■ Material to process ■
#####

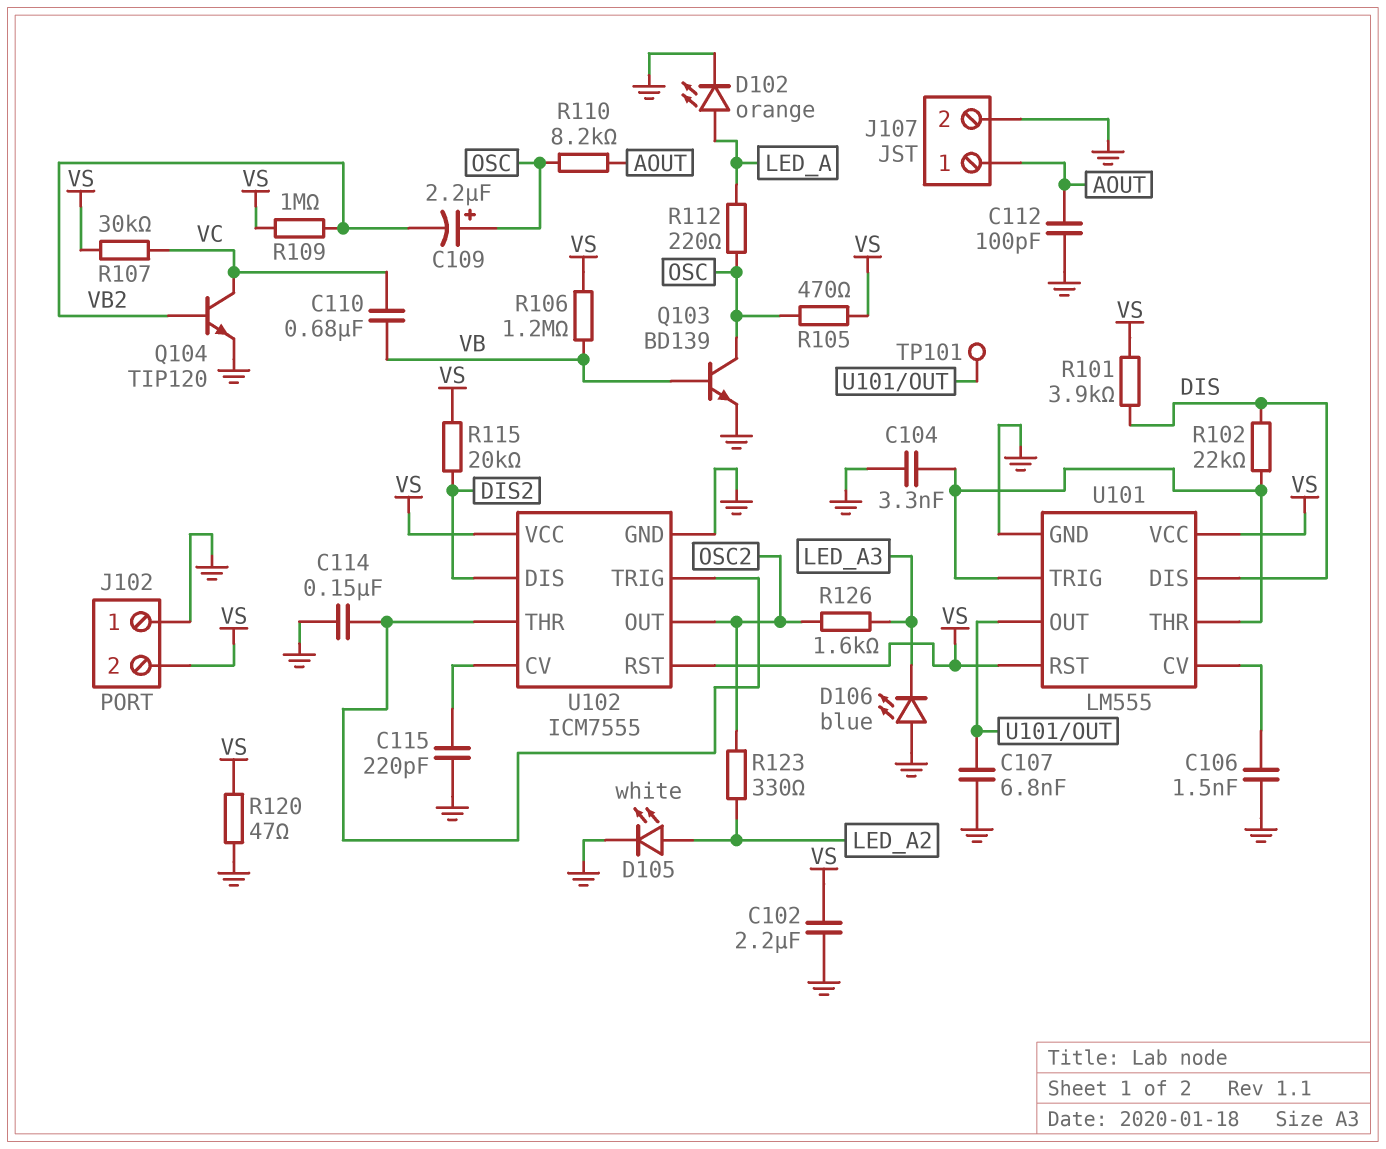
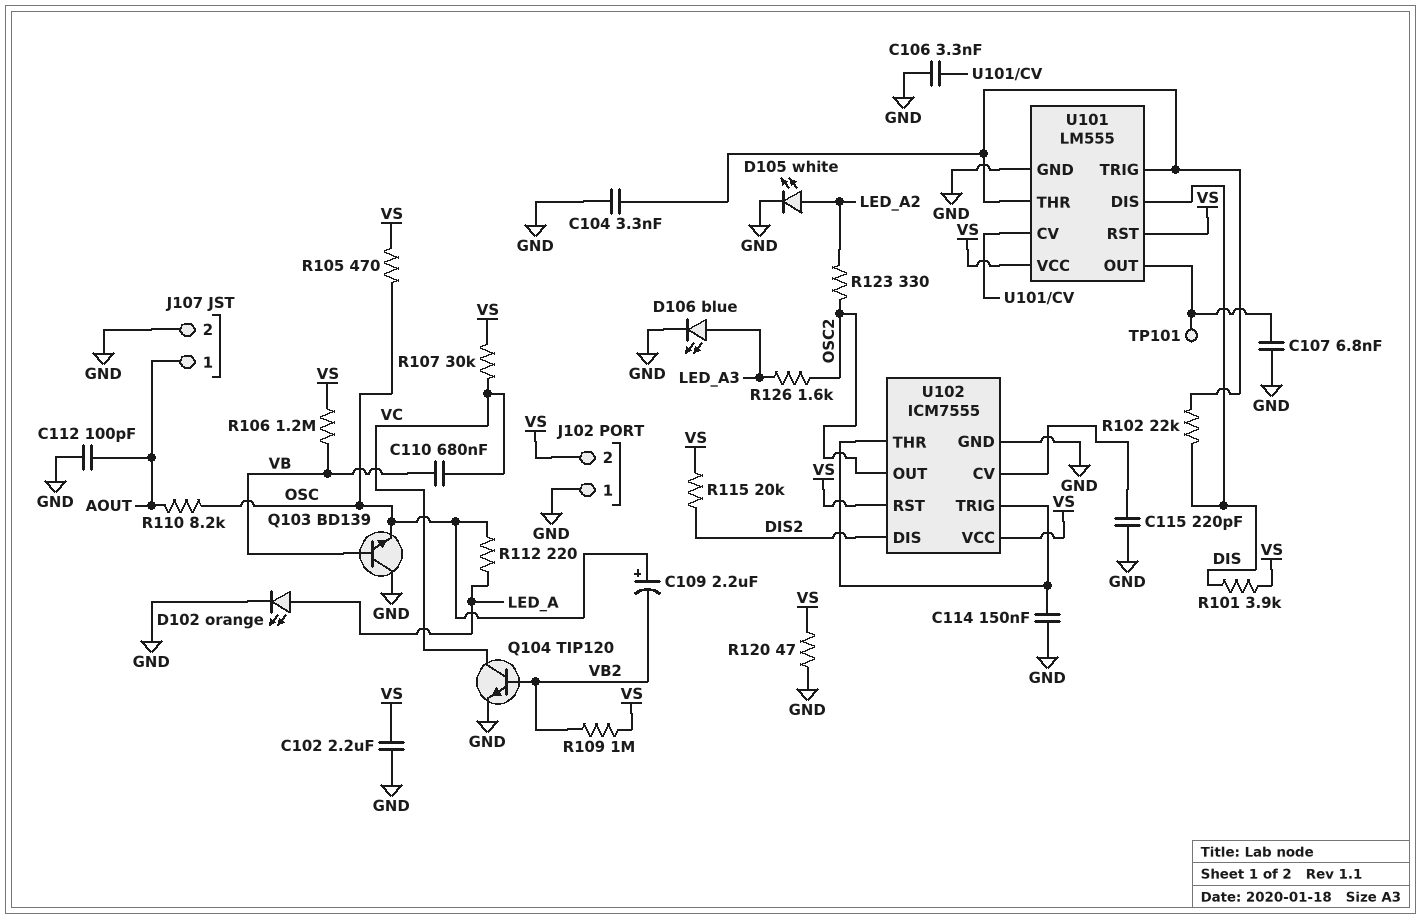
C106: 1.5nF (GND, U101/CV) -> 3.3nF (GND, U101/CV)
D106: LED blue (A GND, K LED_A3) -> LED blue (A LED_A3, K GND)
Q103: NPN BD139 (B VB, C OSC, E GND) -> NPN BD139 (B VB, C GND, E OSC)

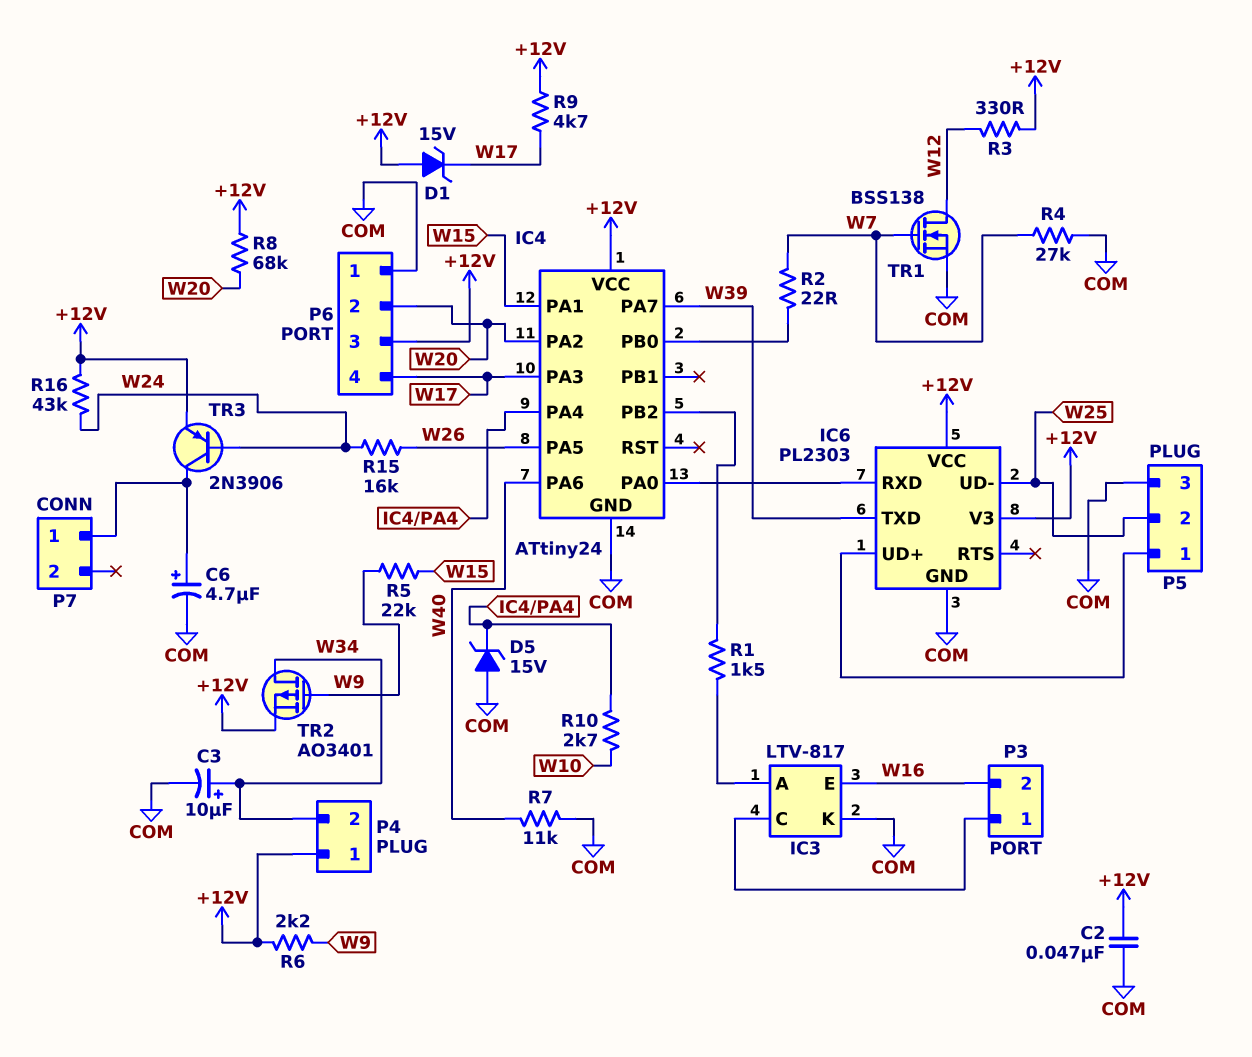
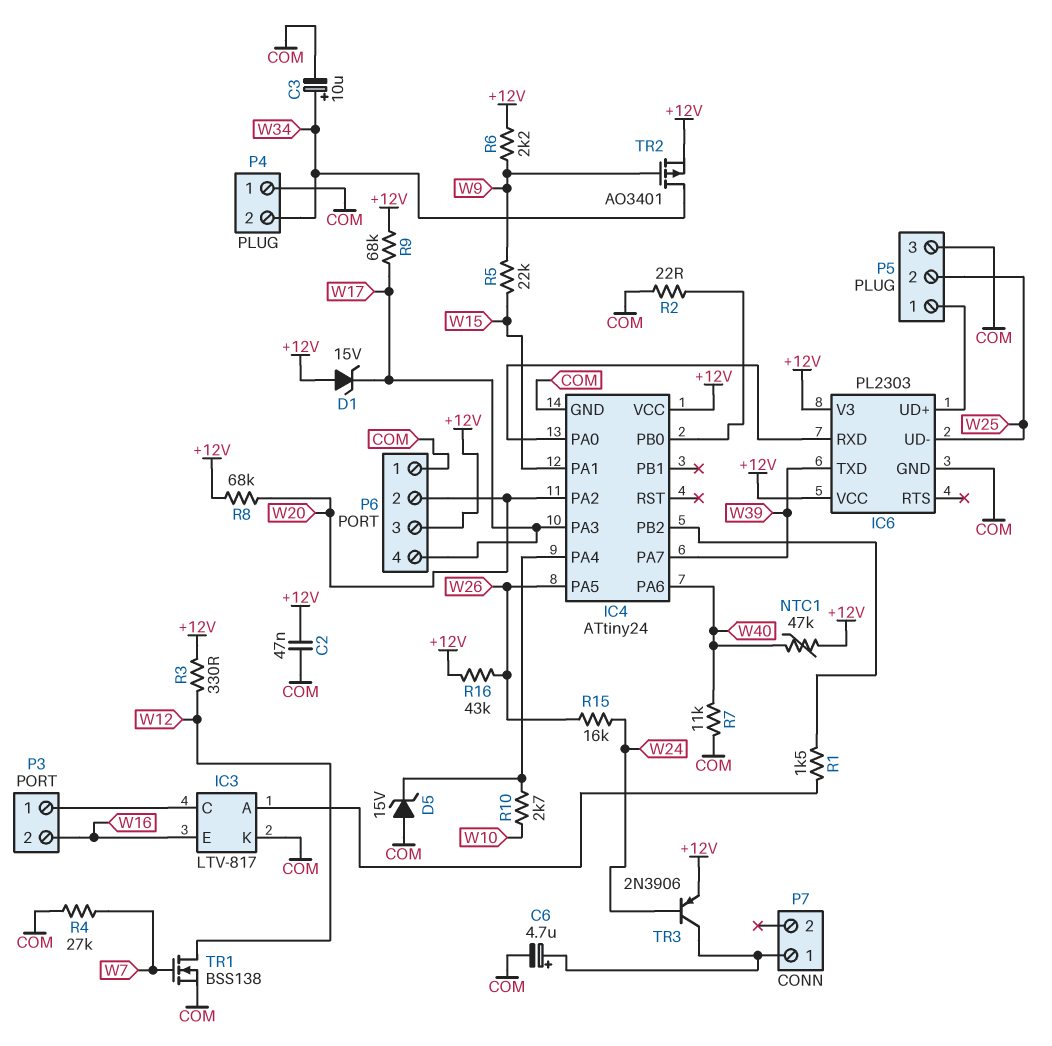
NTC1: none -> 47k (+12V, W40)
P4 pin 1: +12V -> COM
R2: 22 (IC4/PB0, W7) -> 22 (COM, IC4/PB0)
R9: 4.7k (+12V, W17) -> 68k (+12V, W17)
R16: 43k (+12V, W24) -> 43k (+12V, W26)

#####

■ Work request ■
The task here is to output the line with "P4 pin 1: +12V -> COM" and all lines after it to the end of the records above, exactly and only those.

■ Problem solution ■
P4 pin 1: +12V -> COM
R2: 22 (IC4/PB0, W7) -> 22 (COM, IC4/PB0)
R9: 4.7k (+12V, W17) -> 68k (+12V, W17)
R16: 43k (+12V, W24) -> 43k (+12V, W26)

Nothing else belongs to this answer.